** Opening Data to process block **

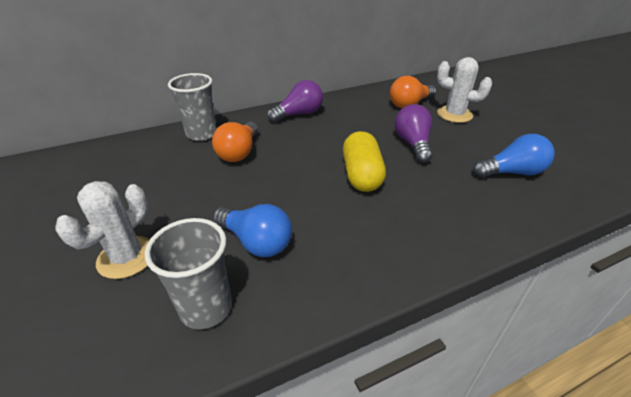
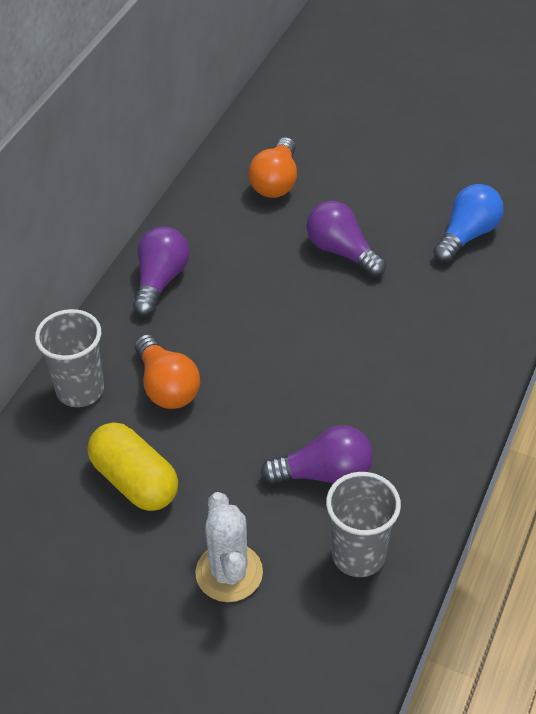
camera: 40 degrees left, 10 degrees up
(256, 242) = (324, 473): blue light bulb -> purple light bulb
(361, 175) = (334, 331): yellow capsule -> yellow capsule (135, 481)
(454, 115) = (342, 172): white cactus -> none

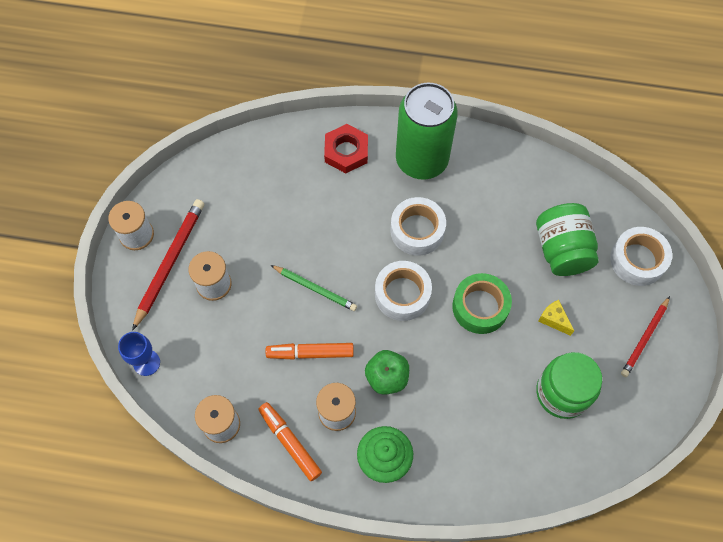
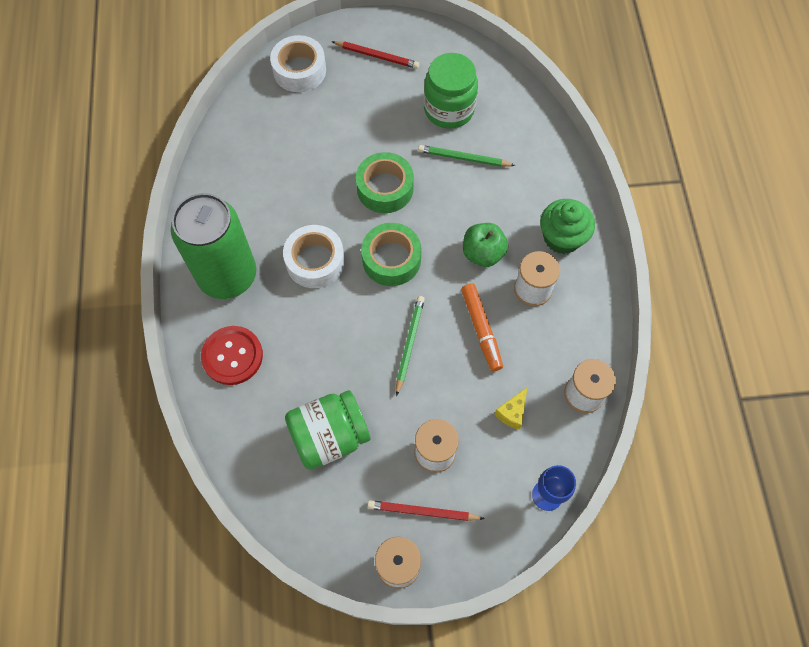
camera: 105 degrees left, 0 degrees up
(170, 263) = (423, 511): red pencil -> red pencil, size x0.65
(290, 443) = (577, 323): orange marker -> none
(346, 151) = (232, 356): red nut -> red button
(402, 294) = (391, 259): white tape -> green tape
(498, 391) = (464, 158): none -> green pencil
(554, 319) = (380, 126): yellow cheese -> yellow cheese (512, 412)
(562, 250) = (304, 131): green jar -> green jar (329, 436)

** Closing Data to process block **

Task statement:
Pictures aside, retype the entries above exactly as they are.

Exercise output:
camera: 40 degrees left, 10 degrees up
(256, 242) = (324, 473): blue light bulb -> purple light bulb
(361, 175) = (334, 331): yellow capsule -> yellow capsule (135, 481)
(454, 115) = (342, 172): white cactus -> none

camera: 105 degrees left, 0 degrees up
(170, 263) = (423, 511): red pencil -> red pencil, size x0.65
(290, 443) = (577, 323): orange marker -> none
(346, 151) = (232, 356): red nut -> red button
(402, 294) = (391, 259): white tape -> green tape
(498, 391) = (464, 158): none -> green pencil
(554, 319) = (380, 126): yellow cheese -> yellow cheese (512, 412)
(562, 250) = (304, 131): green jar -> green jar (329, 436)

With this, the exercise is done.